__The data__.

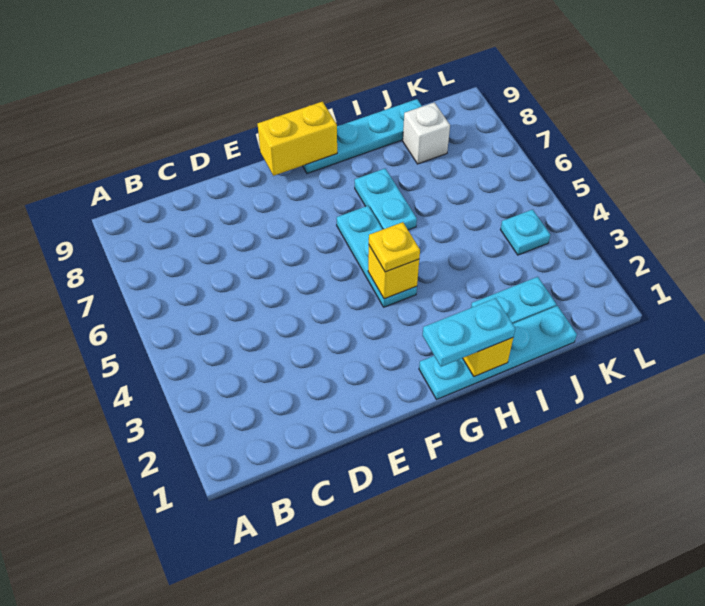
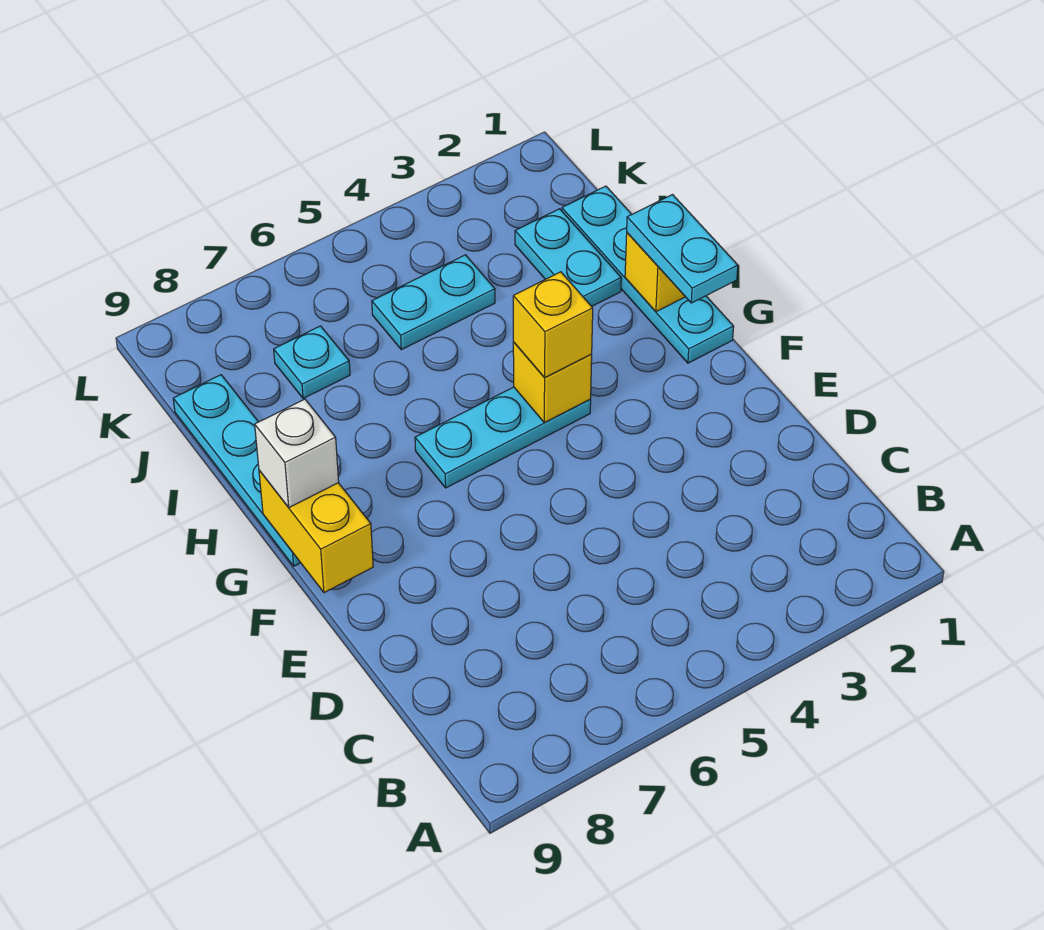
yellow plate G4 level 3 -> yellow brick G4 level 3
cyan plate H6:H7 level 1 -> cyan plate J4:J5 level 1
white brick J8 level 1 -> white brick G9 level 3
cyan plate K4 level 1 -> cyan plate J7 level 1

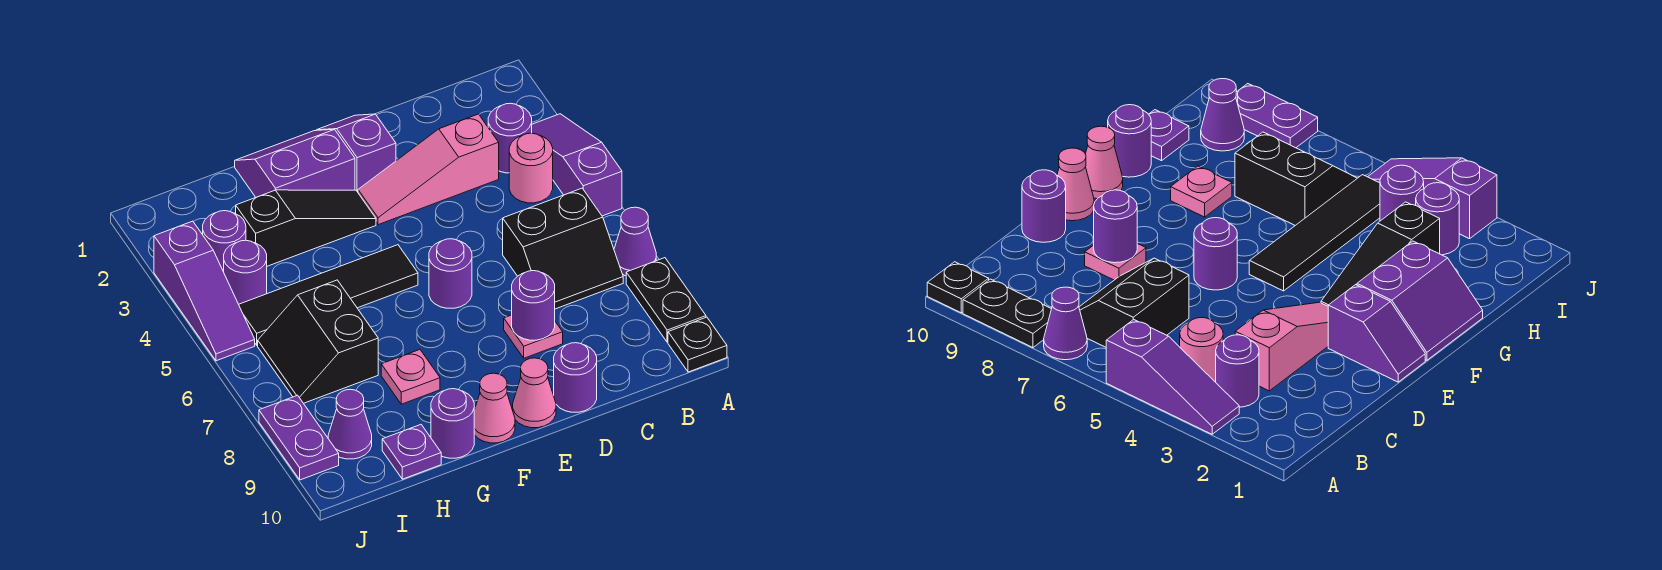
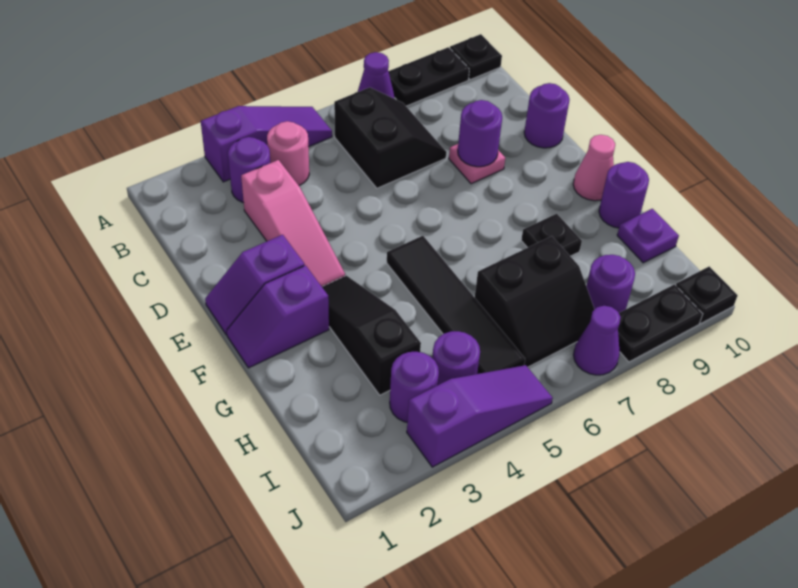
purple slope A3:A5 level 1 top 5 -> purple slope A3:A5 level 1 top 3
purple round brick E6 level 1 -> purple round brick I8 level 1
pink cone E10 level 1 -> none
purple slope F1:G2 level 1 top 2 -> purple slope F1:F2 level 1 top 2
pink plate G8 level 1 -> black plate G8 level 1
purple cone I9 level 1 -> purple cone J7 level 1
purple plate J8:J9 level 1 -> black plate J8:J9 level 1
none -> black plate J10 level 1

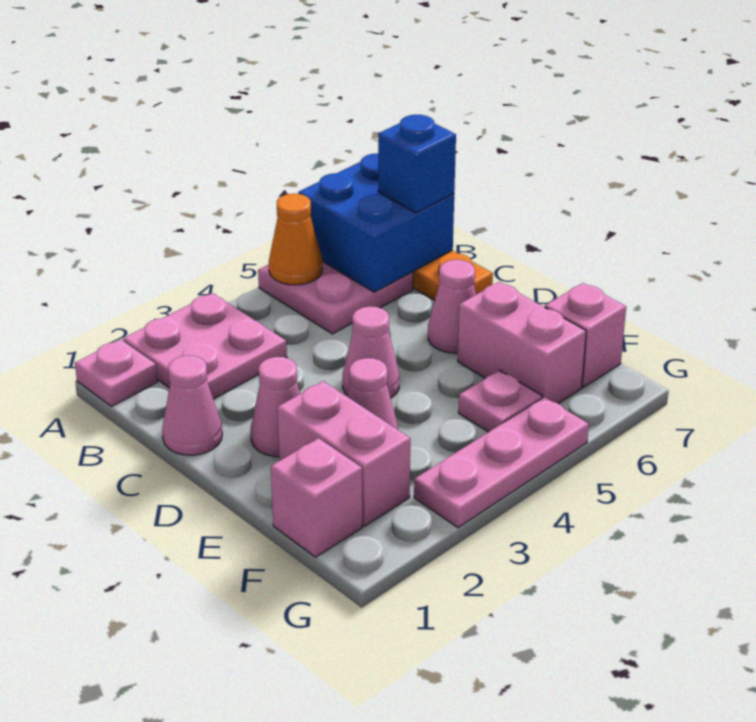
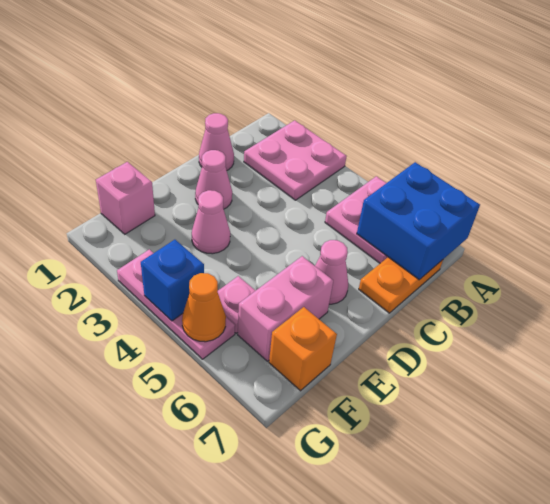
pink plate A1 level 1 -> none
orange cone A5 level 2 -> orange cone G5 level 2
blue brick B7 level 3 -> blue brick G4 level 2
pink cone D4 level 1 -> none
pink brick E2:F2 level 1 -> none
pink brick F7 level 1 -> orange brick F7 level 1

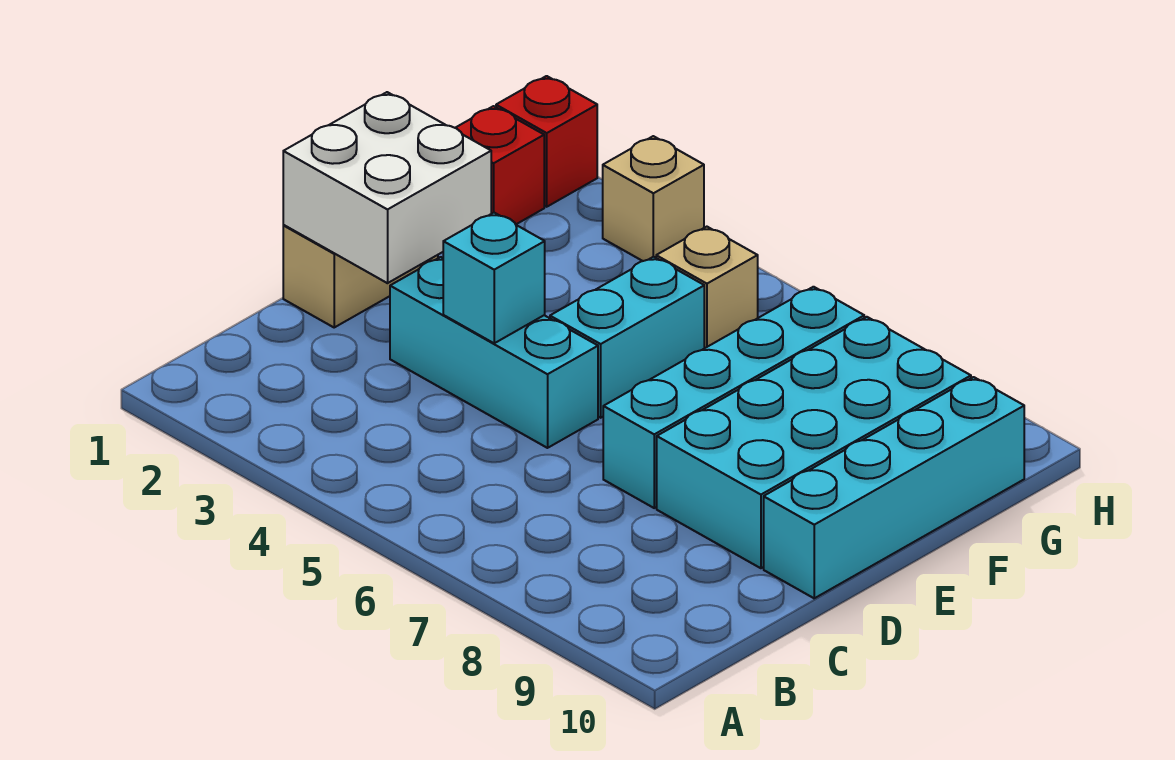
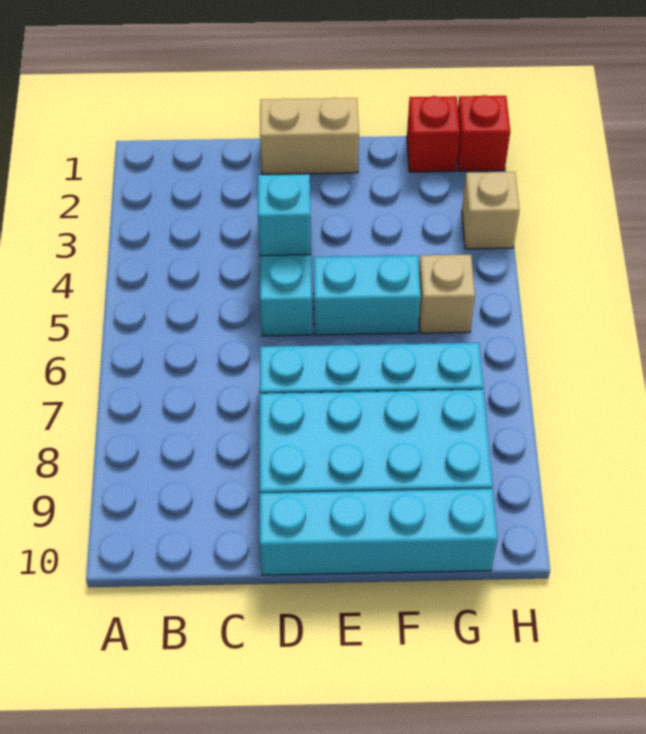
white brick D1:E2 level 2 -> none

__Task to carry out__. Repeat the listing above up to and including the line with "purple cone I9", starting from its first line. Drop any pictures.

__Problem solution__.
yellow plate G4 level 3 -> yellow brick G4 level 3
cyan plate H6:H7 level 1 -> cyan plate J4:J5 level 1
white brick J8 level 1 -> white brick G9 level 3
cyan plate K4 level 1 -> cyan plate J7 level 1

purple slope A3:A5 level 1 top 5 -> purple slope A3:A5 level 1 top 3
purple round brick E6 level 1 -> purple round brick I8 level 1
pink cone E10 level 1 -> none
purple slope F1:G2 level 1 top 2 -> purple slope F1:F2 level 1 top 2
pink plate G8 level 1 -> black plate G8 level 1
purple cone I9 level 1 -> purple cone J7 level 1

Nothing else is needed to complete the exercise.